Content revision data ->
BEGIN

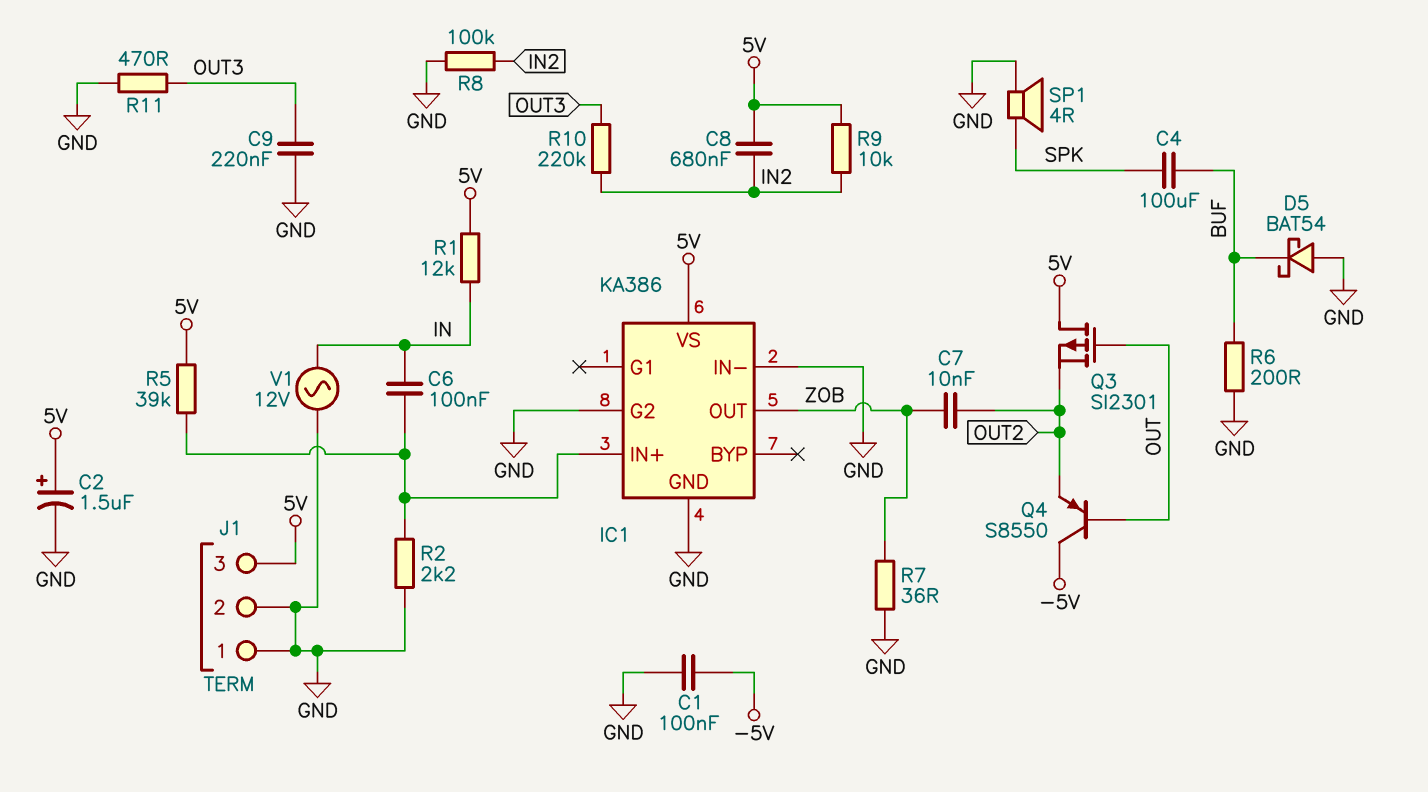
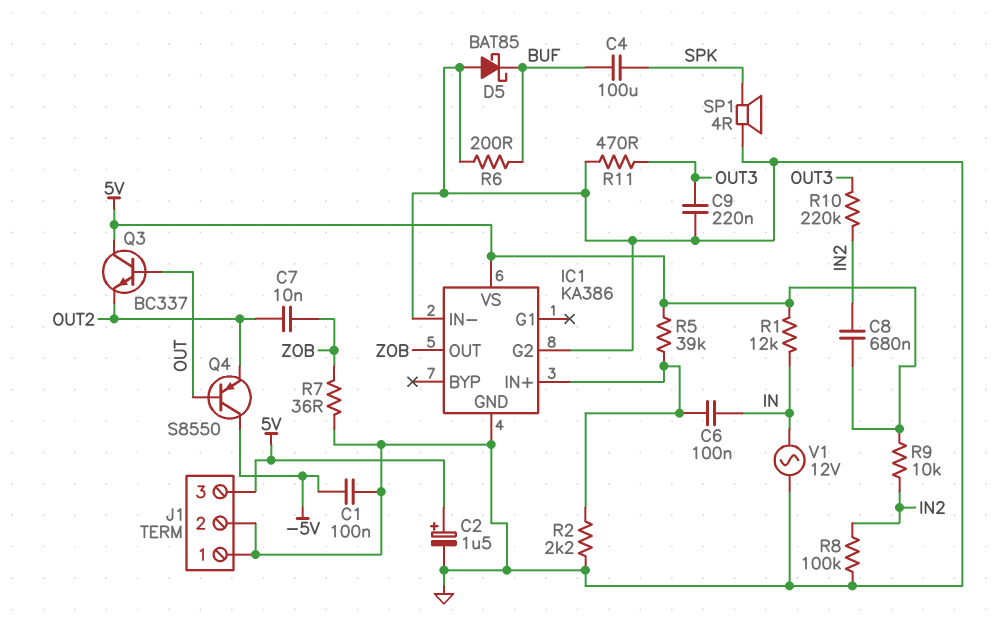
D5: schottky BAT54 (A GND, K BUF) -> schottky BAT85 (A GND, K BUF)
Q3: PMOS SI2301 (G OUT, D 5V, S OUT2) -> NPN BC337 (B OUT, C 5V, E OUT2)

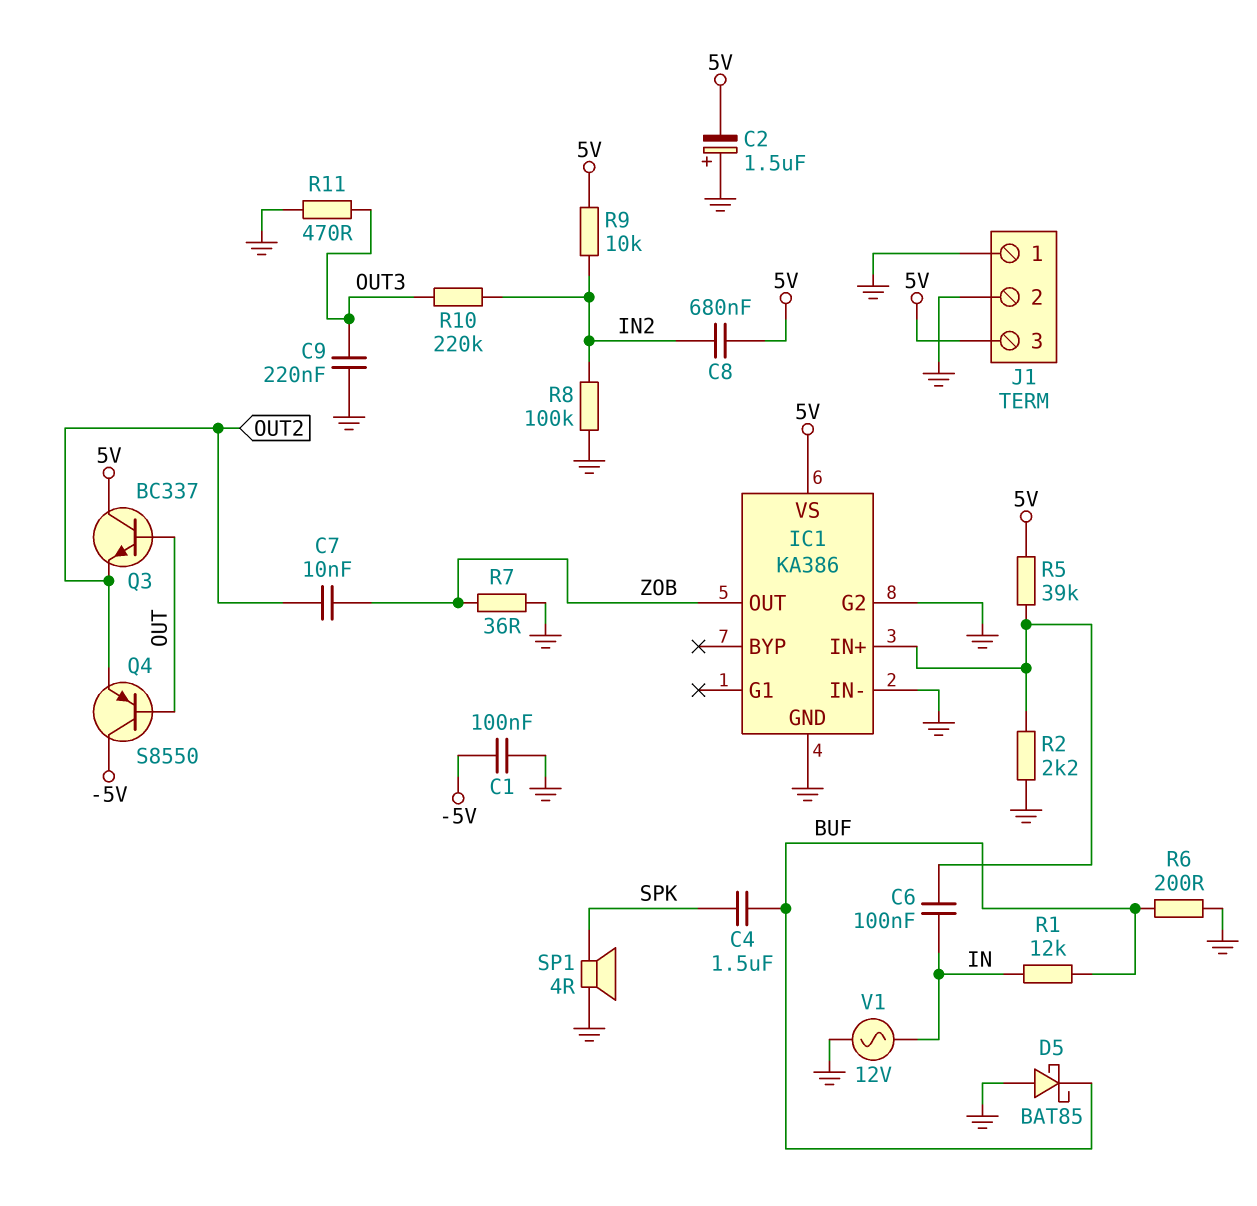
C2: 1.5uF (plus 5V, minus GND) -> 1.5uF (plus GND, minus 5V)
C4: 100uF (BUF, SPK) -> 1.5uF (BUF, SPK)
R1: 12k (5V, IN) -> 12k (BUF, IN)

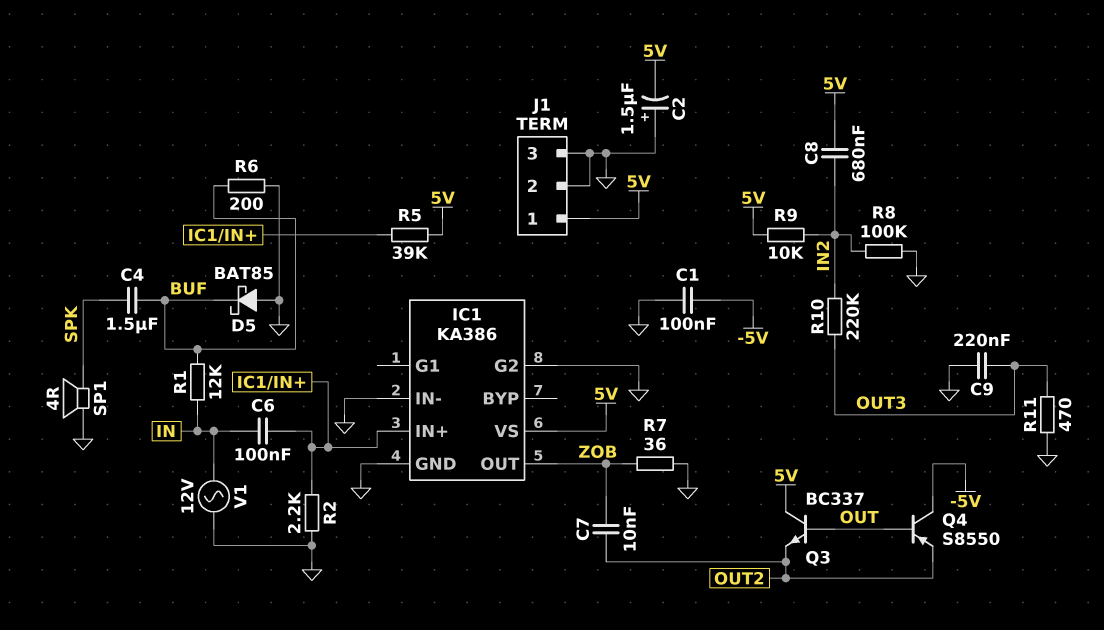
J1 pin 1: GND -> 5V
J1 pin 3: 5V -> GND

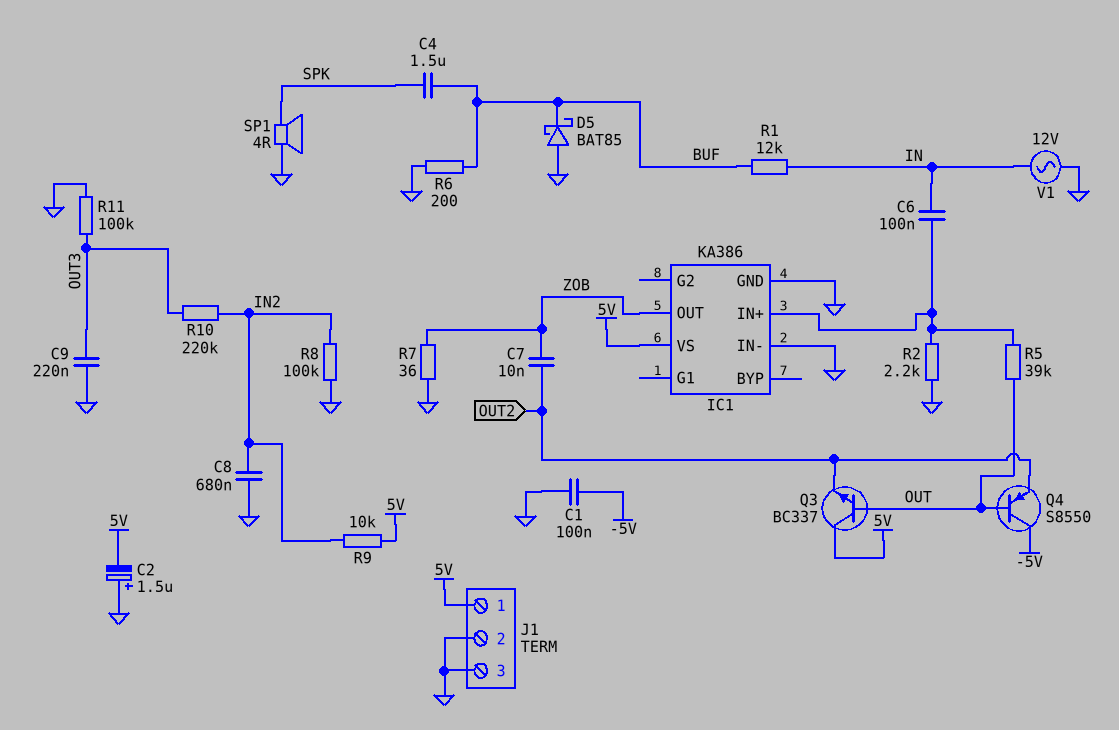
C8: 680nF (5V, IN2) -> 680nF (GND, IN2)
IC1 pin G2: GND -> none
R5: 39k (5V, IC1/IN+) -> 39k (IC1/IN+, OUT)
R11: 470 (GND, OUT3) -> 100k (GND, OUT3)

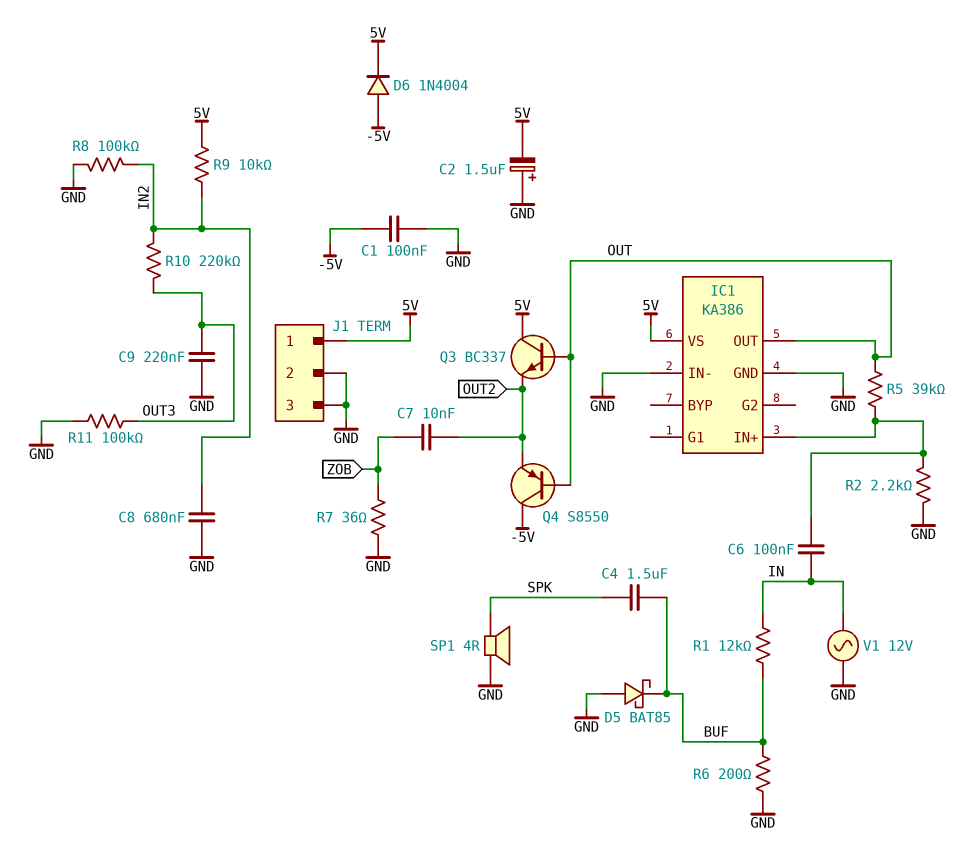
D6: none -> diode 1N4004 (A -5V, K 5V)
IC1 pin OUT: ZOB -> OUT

END

Requirement ->
Scan the entries above for the word "none". Report the lines that hold it.

Answer space ->
IC1 pin G2: GND -> none
D6: none -> diode 1N4004 (A -5V, K 5V)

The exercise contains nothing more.